WRITTEN REQUEST: Update the lines from the first one through the line containing "Question: Is black cotton towel at lower center a" by replacing "stone clock tower" with "brick clock tower" and leaving everything else unchanged.

————

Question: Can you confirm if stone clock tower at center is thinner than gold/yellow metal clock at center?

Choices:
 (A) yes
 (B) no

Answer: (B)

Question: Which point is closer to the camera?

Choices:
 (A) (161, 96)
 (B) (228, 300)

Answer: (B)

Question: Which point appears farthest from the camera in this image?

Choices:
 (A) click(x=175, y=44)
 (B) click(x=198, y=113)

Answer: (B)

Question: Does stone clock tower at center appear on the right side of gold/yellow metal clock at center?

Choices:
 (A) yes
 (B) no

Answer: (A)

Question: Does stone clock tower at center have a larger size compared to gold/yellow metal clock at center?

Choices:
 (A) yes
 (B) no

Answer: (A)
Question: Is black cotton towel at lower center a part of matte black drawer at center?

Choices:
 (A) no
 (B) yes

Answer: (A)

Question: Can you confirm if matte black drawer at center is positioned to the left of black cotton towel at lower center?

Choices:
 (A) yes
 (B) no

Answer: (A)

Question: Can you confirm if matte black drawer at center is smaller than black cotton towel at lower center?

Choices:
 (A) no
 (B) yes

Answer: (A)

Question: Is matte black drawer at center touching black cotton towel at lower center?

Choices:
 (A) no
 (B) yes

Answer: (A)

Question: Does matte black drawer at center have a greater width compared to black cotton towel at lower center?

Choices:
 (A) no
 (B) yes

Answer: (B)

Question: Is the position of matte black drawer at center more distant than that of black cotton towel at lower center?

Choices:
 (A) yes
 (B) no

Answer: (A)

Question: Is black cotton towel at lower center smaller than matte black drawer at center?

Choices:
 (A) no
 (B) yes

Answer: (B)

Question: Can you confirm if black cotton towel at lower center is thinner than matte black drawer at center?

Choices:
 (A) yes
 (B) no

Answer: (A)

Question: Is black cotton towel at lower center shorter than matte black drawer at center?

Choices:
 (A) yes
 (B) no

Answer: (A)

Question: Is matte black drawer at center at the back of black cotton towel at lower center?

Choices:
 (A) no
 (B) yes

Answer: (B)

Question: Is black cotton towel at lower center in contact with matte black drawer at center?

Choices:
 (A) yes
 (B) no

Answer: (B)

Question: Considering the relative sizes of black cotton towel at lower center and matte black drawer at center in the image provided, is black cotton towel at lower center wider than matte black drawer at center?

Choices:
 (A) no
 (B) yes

————

RIGHT ANSWER:
Question: Can you confirm if brick clock tower at center is thinner than gold/yellow metal clock at center?

Choices:
 (A) yes
 (B) no

Answer: (B)

Question: Which point is closer to the camera?

Choices:
 (A) (161, 96)
 (B) (228, 300)

Answer: (B)

Question: Which point appears farthest from the camera in this image?

Choices:
 (A) click(x=175, y=44)
 (B) click(x=198, y=113)

Answer: (B)

Question: Does brick clock tower at center appear on the right side of gold/yellow metal clock at center?

Choices:
 (A) yes
 (B) no

Answer: (A)

Question: Does brick clock tower at center have a larger size compared to gold/yellow metal clock at center?

Choices:
 (A) yes
 (B) no

Answer: (A)
Question: Is black cotton towel at lower center a part of matte black drawer at center?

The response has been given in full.